• TASK OBJECTIVE
Restate each of the lines below word for word and drop every picture.

• DATASET SECTION
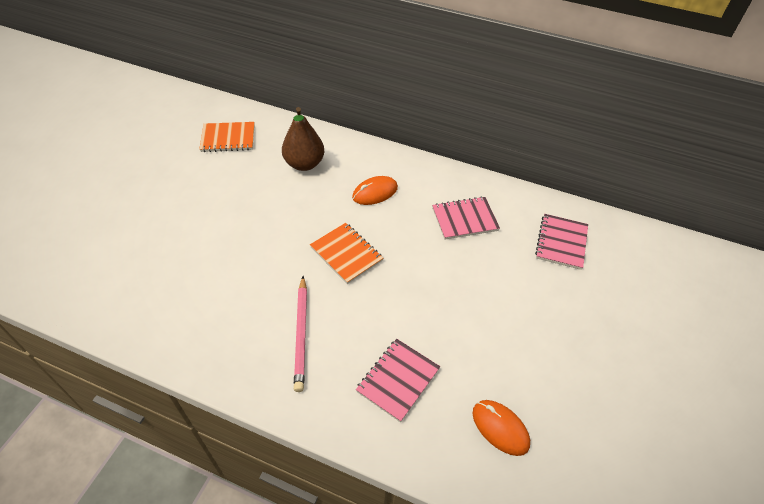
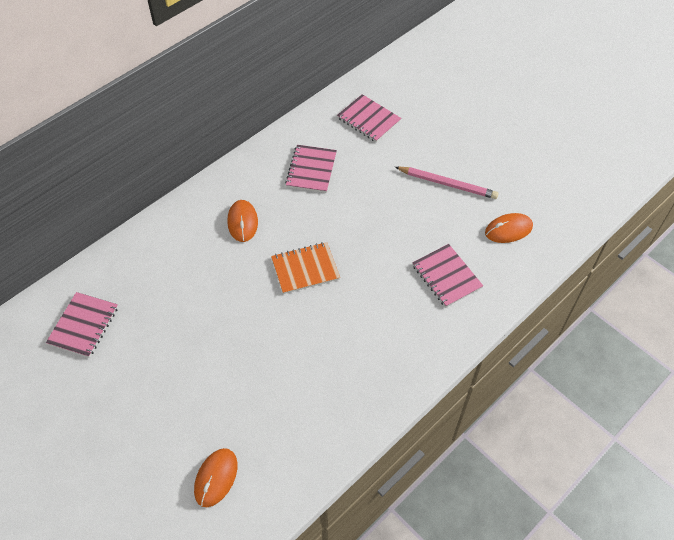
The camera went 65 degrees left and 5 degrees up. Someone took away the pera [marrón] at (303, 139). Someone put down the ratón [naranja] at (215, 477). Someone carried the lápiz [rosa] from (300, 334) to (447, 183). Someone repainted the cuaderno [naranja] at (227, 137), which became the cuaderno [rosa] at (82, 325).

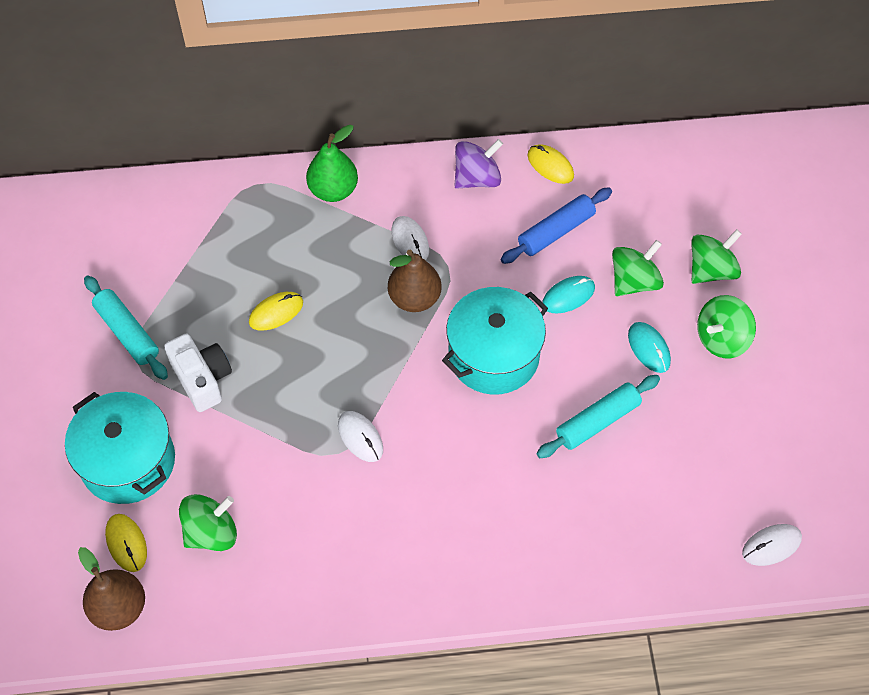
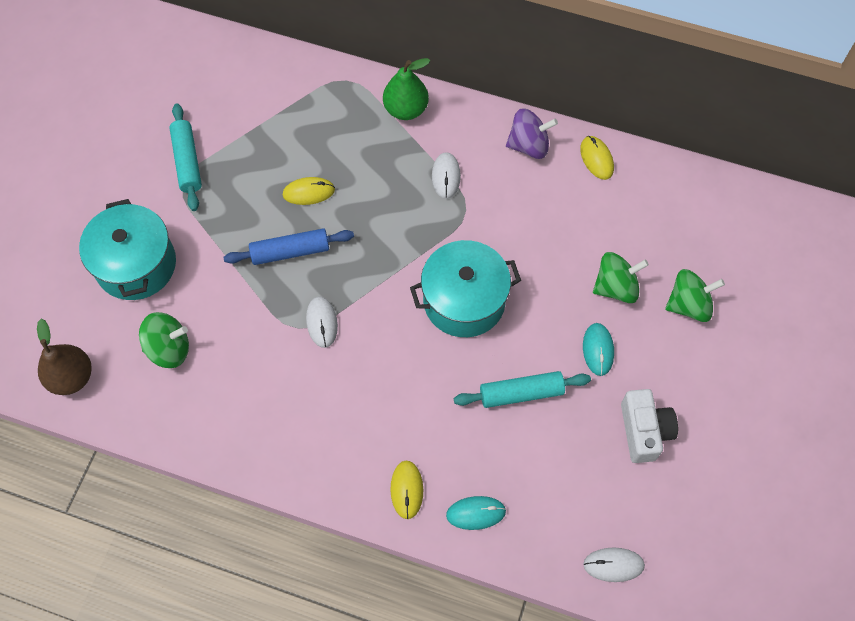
The camera went 25 degrees right and 5 degrees up. Someone took away the pera [marrón] at (415, 281). Someone took away the peonza [verde] at (726, 326). Someone carried the ratón [amarillo] from (126, 543) to (406, 490). Someone carried the cámara [blanco] from (198, 372) to (649, 426). Someone carried the rodillo [azul] from (556, 225) to (289, 246). Someone carried the ratón [turquesa] from (568, 295) to (476, 513).

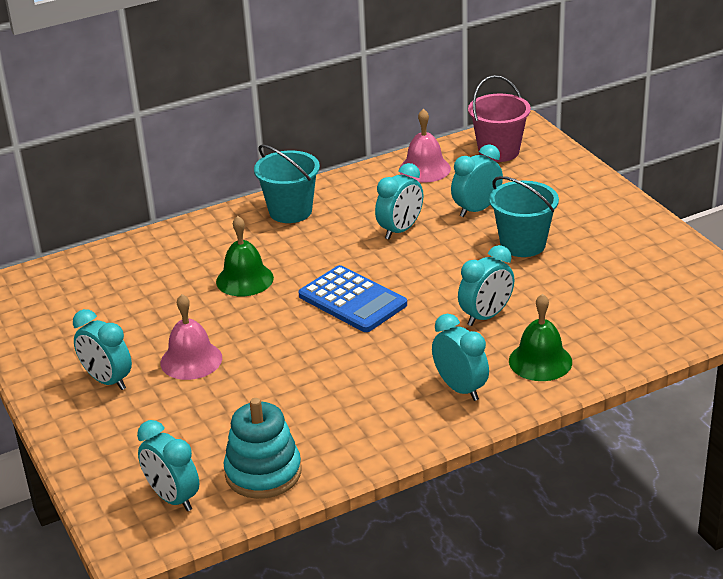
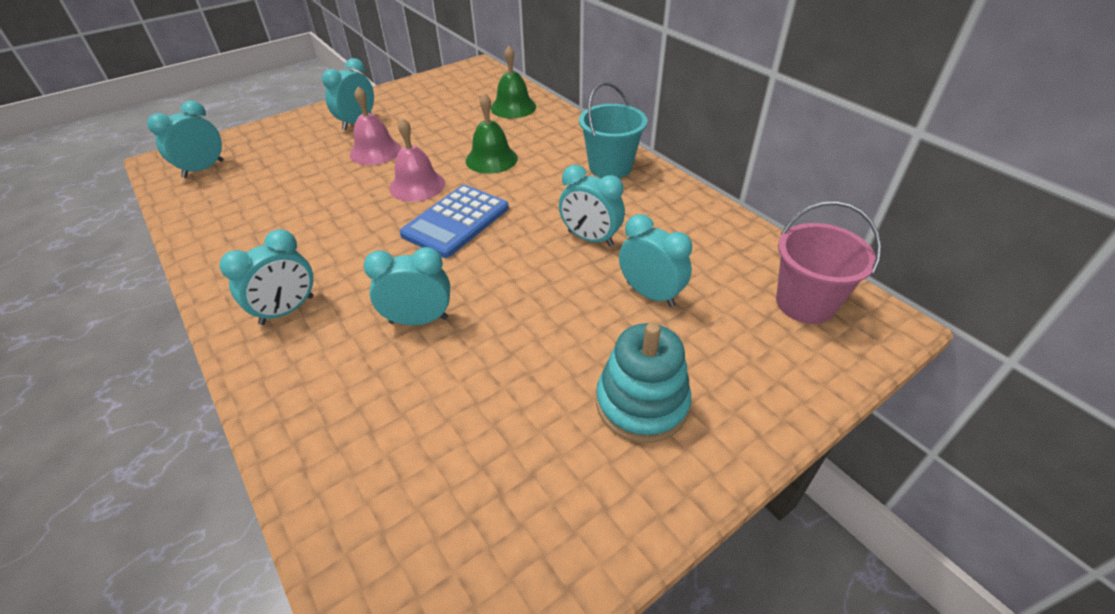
The camera went 80 degrees right and 10 degrees up. Someone took away the balde [turquesa] at (524, 216). Someone carried the juguete apilable [turquesa] from (263, 448) to (643, 383). Someone carried the campana [rosa] from (425, 146) to (417, 160). Someone carried the campana [verde] from (540, 337) to (513, 82). Someone rotated the despertador [turquesa] at (486, 285) by 135 degrees clockwise.

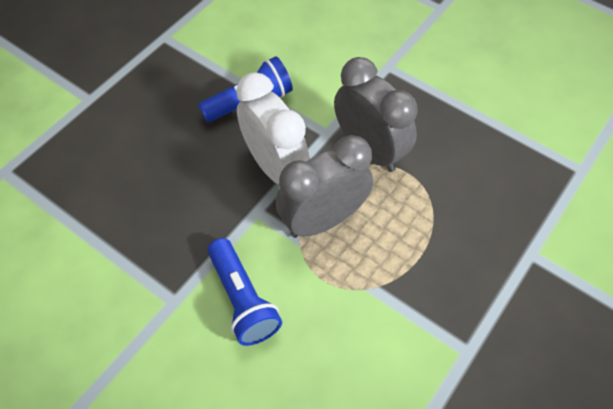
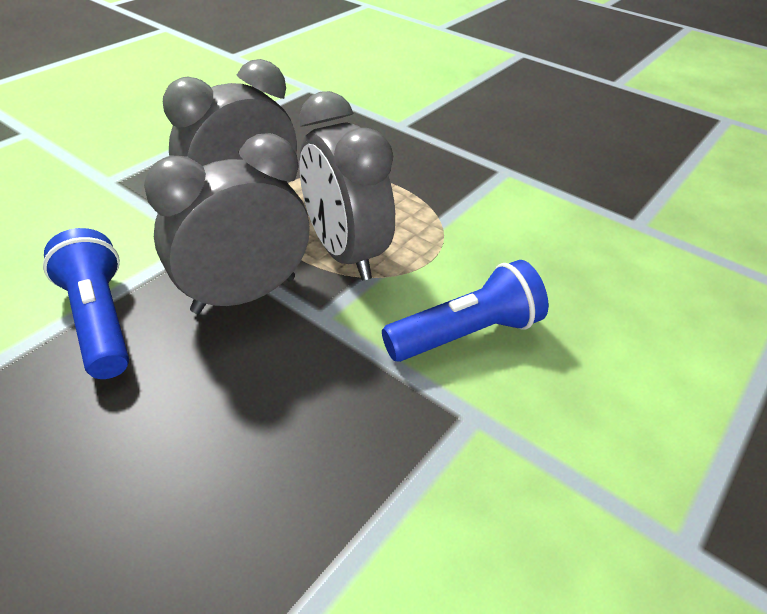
The camera went 90 degrees left and 15 degrees down. Someone repainted the despertador [blanco] at (273, 128), which became the despertador [gris] at (227, 223).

• RESPONSE FOR THIS EXERCISE
The camera went 65 degrees left and 5 degrees up. Someone took away the pera [marrón] at (303, 139). Someone put down the ratón [naranja] at (215, 477). Someone carried the lápiz [rosa] from (300, 334) to (447, 183). Someone repainted the cuaderno [naranja] at (227, 137), which became the cuaderno [rosa] at (82, 325).

The camera went 25 degrees right and 5 degrees up. Someone took away the pera [marrón] at (415, 281). Someone took away the peonza [verde] at (726, 326). Someone carried the ratón [amarillo] from (126, 543) to (406, 490). Someone carried the cámara [blanco] from (198, 372) to (649, 426). Someone carried the rodillo [azul] from (556, 225) to (289, 246). Someone carried the ratón [turquesa] from (568, 295) to (476, 513).

The camera went 80 degrees right and 10 degrees up. Someone took away the balde [turquesa] at (524, 216). Someone carried the juguete apilable [turquesa] from (263, 448) to (643, 383). Someone carried the campana [rosa] from (425, 146) to (417, 160). Someone carried the campana [verde] from (540, 337) to (513, 82). Someone rotated the despertador [turquesa] at (486, 285) by 135 degrees clockwise.

The camera went 90 degrees left and 15 degrees down. Someone repainted the despertador [blanco] at (273, 128), which became the despertador [gris] at (227, 223).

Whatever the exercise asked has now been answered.